((
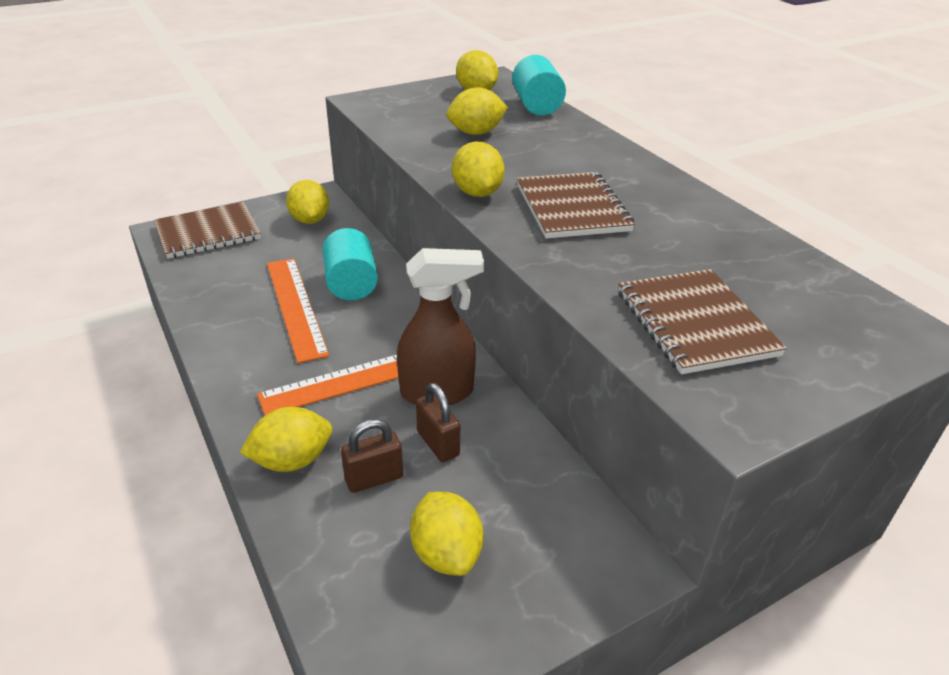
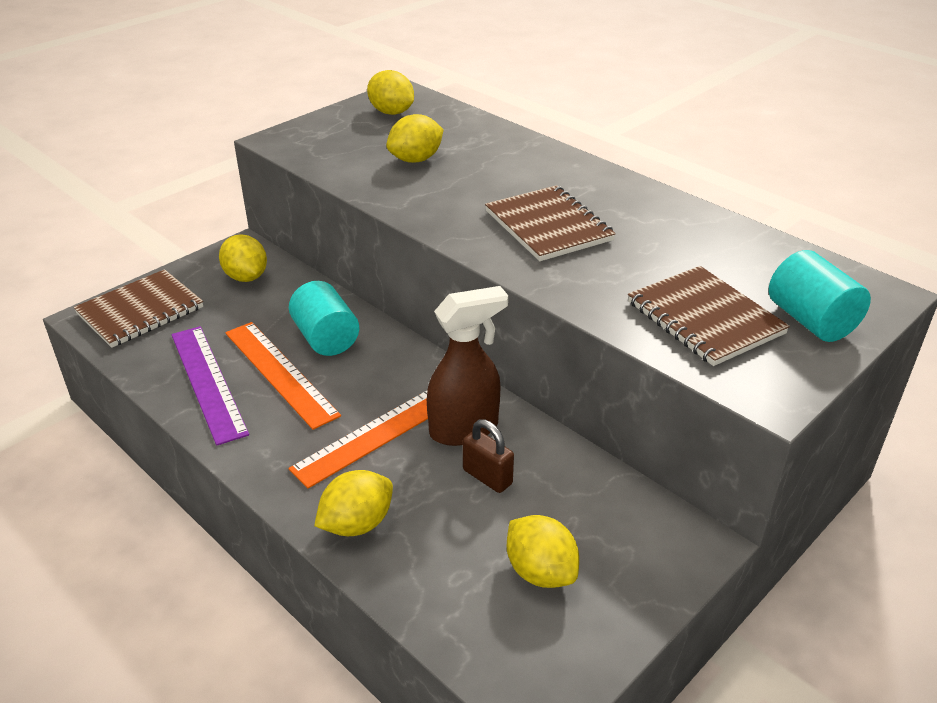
camera: 15 degrees left, 0 degrees up
brown padlock [341,419,403,493] -> none
yellow lemon [452,142,505,197] -> none
turquoise cylinder [512,55,566,115] -> turquoise cylinder moved to [769,250,871,342]
none -> purple ruler [171,326,249,446]

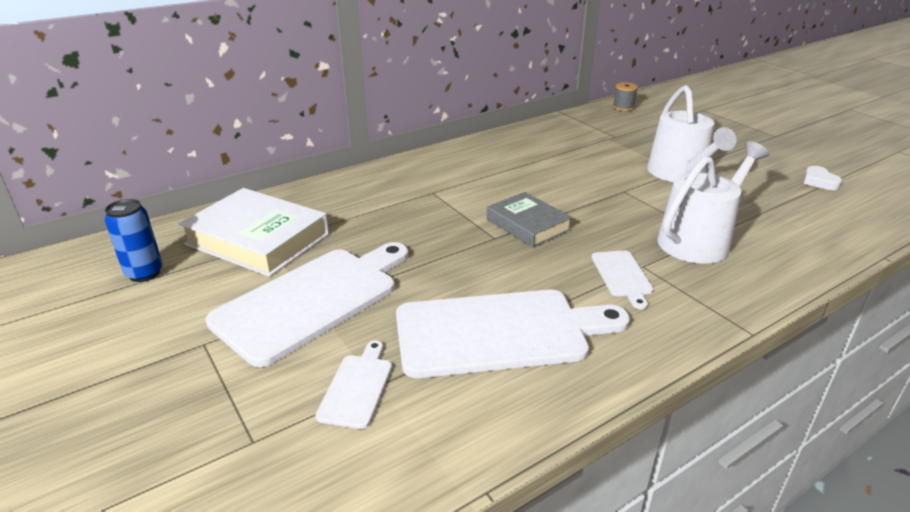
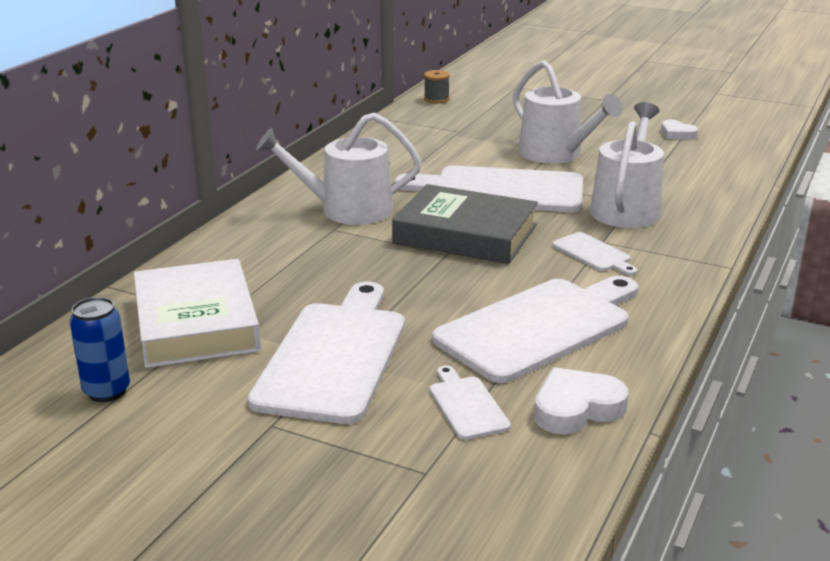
camera: 30 degrees left, 5 degrees down
white book [179,188,329,277] -> white book turned 75 degrees clockwise [134,259,261,368]
grey book [487,192,572,247] -> grey book [392,184,538,264], size x1.60
none -> white watering can [256,112,421,225]
none -> white cutting board [395,165,583,212]
none -> white heart [534,367,628,435]

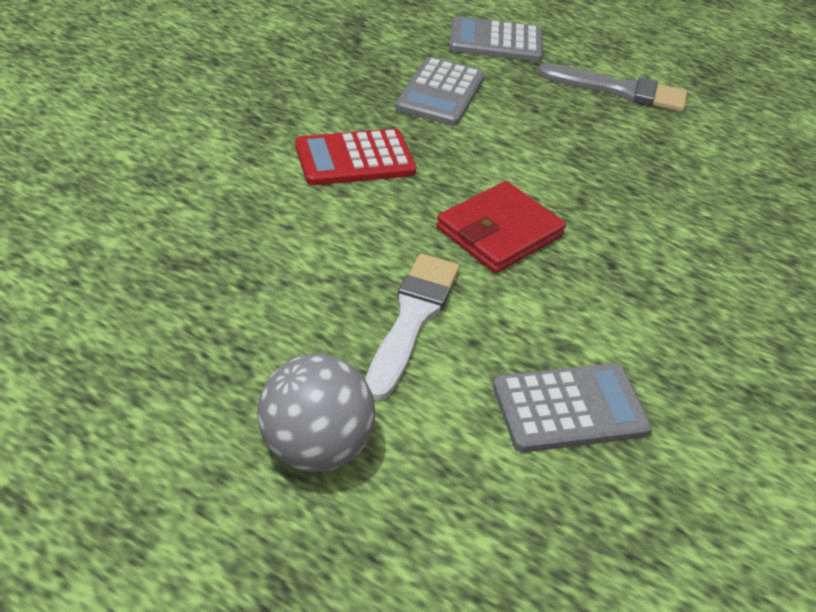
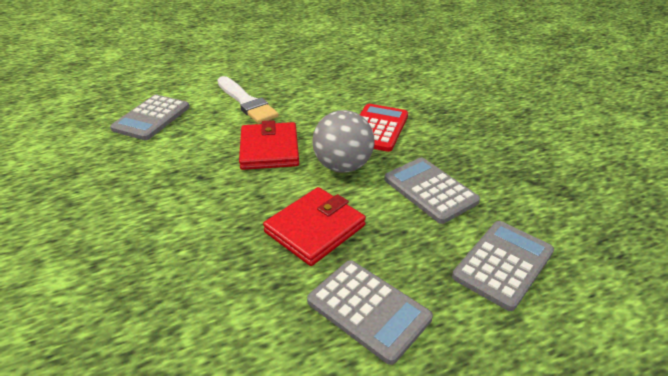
camera: 130 degrees right, 5 degrees down
grey ball [257,354,375,472] -> grey ball moved to [312,110,375,172]
grey brush [538,63,687,112] -> grey calculator [307,260,433,365]
none -> red wallet [263,187,366,266]

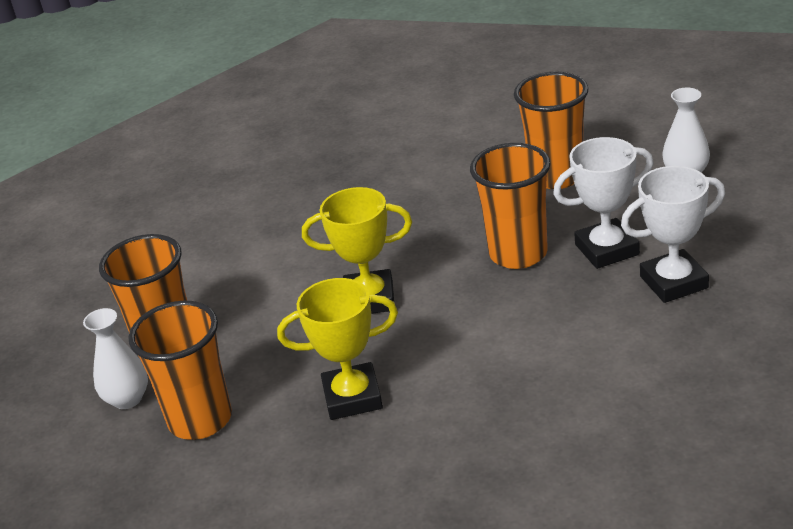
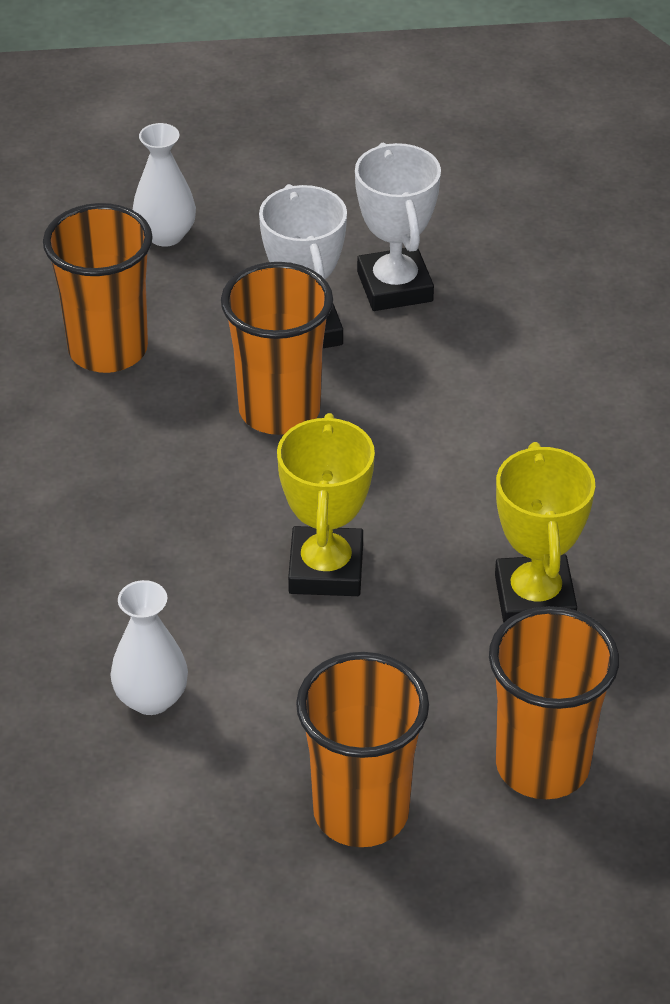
camera: 90 degrees left, 10 degrees up
white vase [83,308,148,409] -> white vase moved to [110,580,188,715]

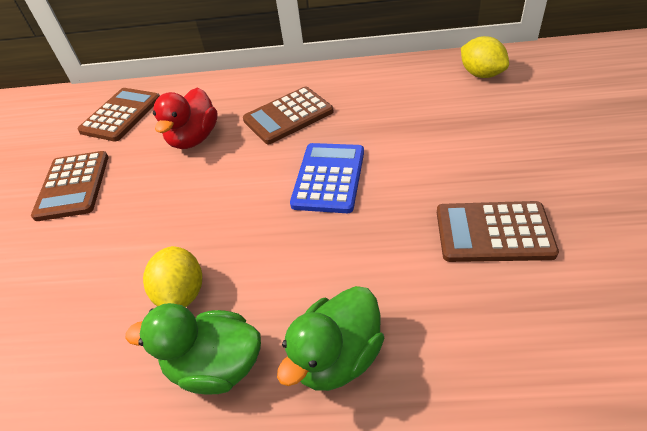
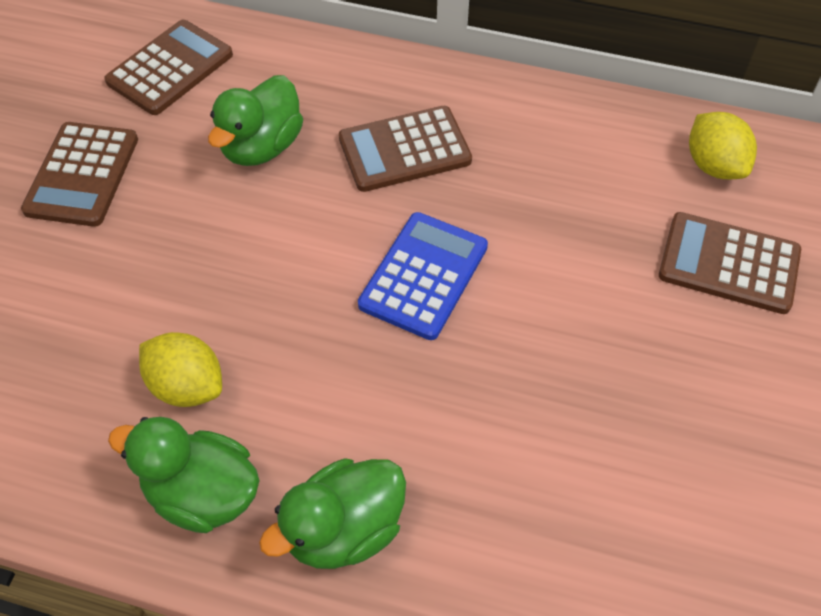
camera: 10 degrees right, 10 degrees up
yellow lemon [143,246,202,307] -> yellow lemon turned 60 degrees counterclockwise [139,332,222,407]
red duck [153,88,218,149] -> green duck [208,75,303,166]
brown calculator [437,201,559,262] -> brown calculator moved to [659,212,801,314]

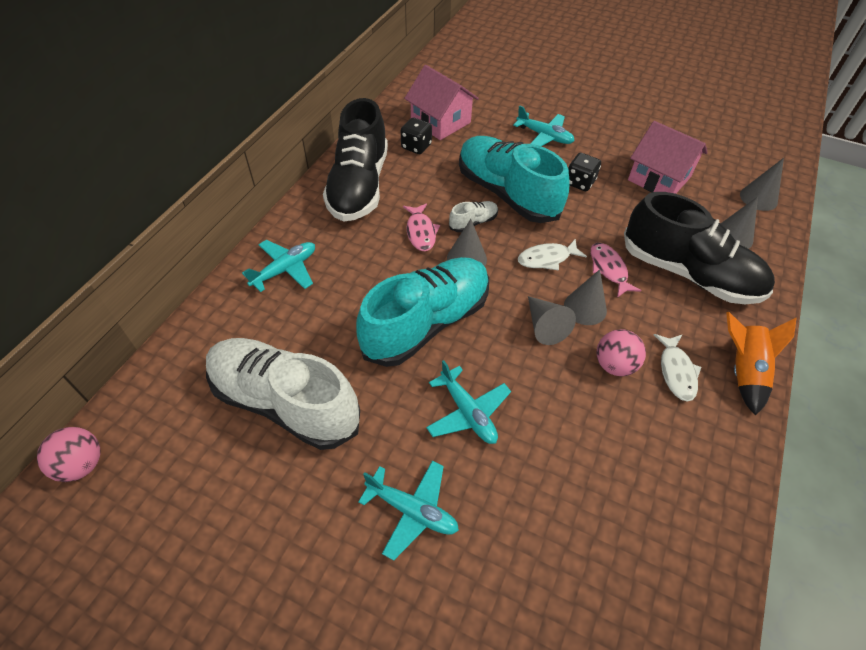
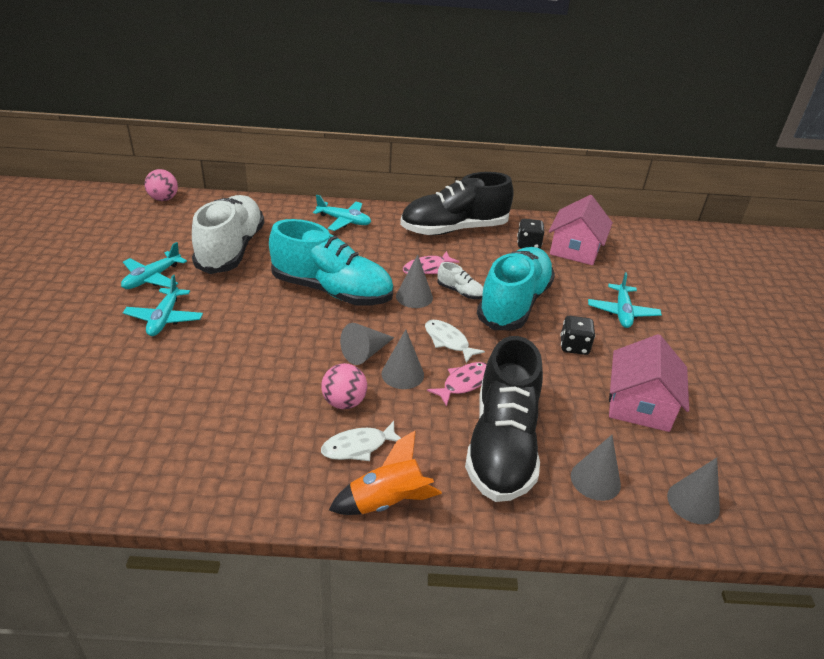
camera: 65 degrees right, 15 degrees down
turquoise plane [426,360,511,444] -> turquoise plane moved to [121,242,187,289]

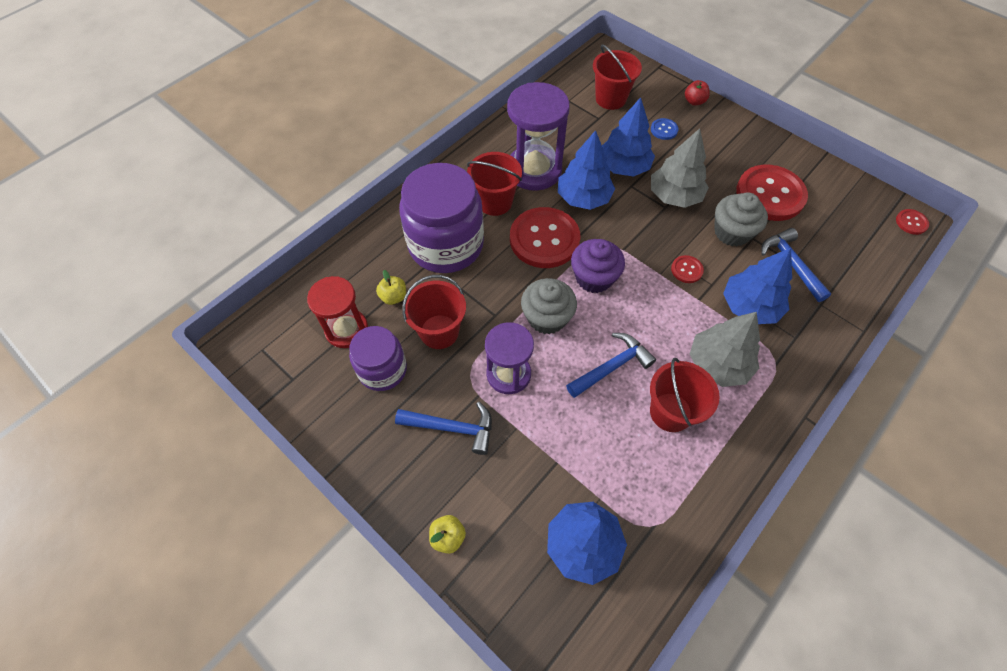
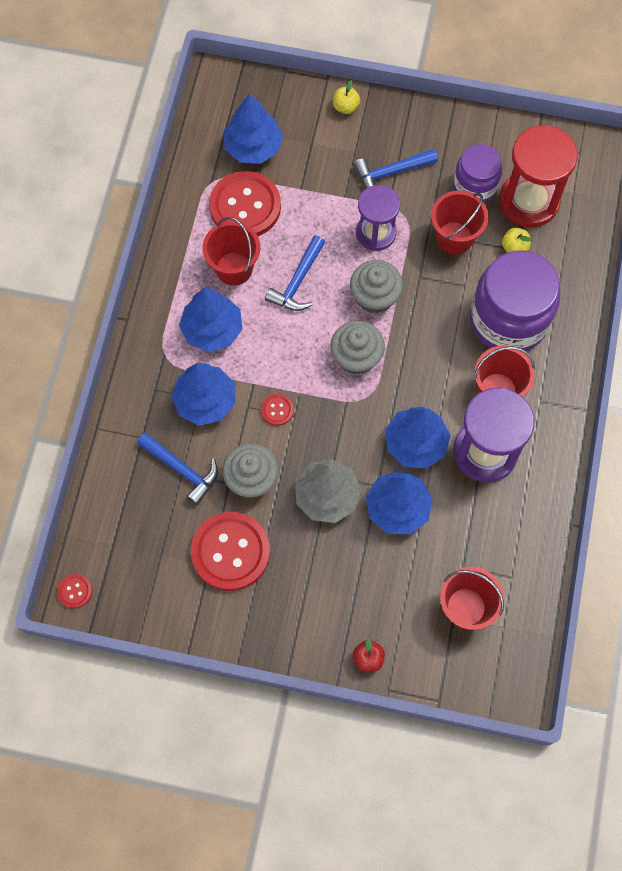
camera: 150 degrees right, 10 degrees up
red hourglass [307,276,368,348] -> red hourglass [499,125,578,227], size x1.51
red button [510,207,581,268] -> red button moved to [209,171,281,236]
purple cupcake [571,239,625,293] -> grey cupcake [331,321,385,374]
blue button [651,118,678,140] -> none
grey tree [690,312,760,387] -> blue tree [179,288,242,352]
))
__Directions__
The expected output is every entry above, retyped exactly, with the pictures removed.

__Solved problem__
camera: 15 degrees left, 0 degrees up
brown padlock [341,419,403,493] -> none
yellow lemon [452,142,505,197] -> none
turquoise cylinder [512,55,566,115] -> turquoise cylinder moved to [769,250,871,342]
none -> purple ruler [171,326,249,446]

camera: 30 degrees left, 5 degrees down
white book [179,188,329,277] -> white book turned 75 degrees clockwise [134,259,261,368]
grey book [487,192,572,247] -> grey book [392,184,538,264], size x1.60
none -> white watering can [256,112,421,225]
none -> white cutting board [395,165,583,212]
none -> white heart [534,367,628,435]

camera: 130 degrees right, 5 degrees down
grey ball [257,354,375,472] -> grey ball moved to [312,110,375,172]
grey brush [538,63,687,112] -> grey calculator [307,260,433,365]
none -> red wallet [263,187,366,266]

camera: 90 degrees left, 10 degrees up
white vase [83,308,148,409] -> white vase moved to [110,580,188,715]

camera: 10 degrees right, 10 degrees up
yellow lemon [143,246,202,307] -> yellow lemon turned 60 degrees counterclockwise [139,332,222,407]
red duck [153,88,218,149] -> green duck [208,75,303,166]
brown calculator [437,201,559,262] -> brown calculator moved to [659,212,801,314]

camera: 65 degrees right, 15 degrees down
turquoise plane [426,360,511,444] -> turquoise plane moved to [121,242,187,289]

camera: 150 degrees right, 10 degrees up
red hourglass [307,276,368,348] -> red hourglass [499,125,578,227], size x1.51
red button [510,207,581,268] -> red button moved to [209,171,281,236]
purple cupcake [571,239,625,293] -> grey cupcake [331,321,385,374]
blue button [651,118,678,140] -> none
grey tree [690,312,760,387] -> blue tree [179,288,242,352]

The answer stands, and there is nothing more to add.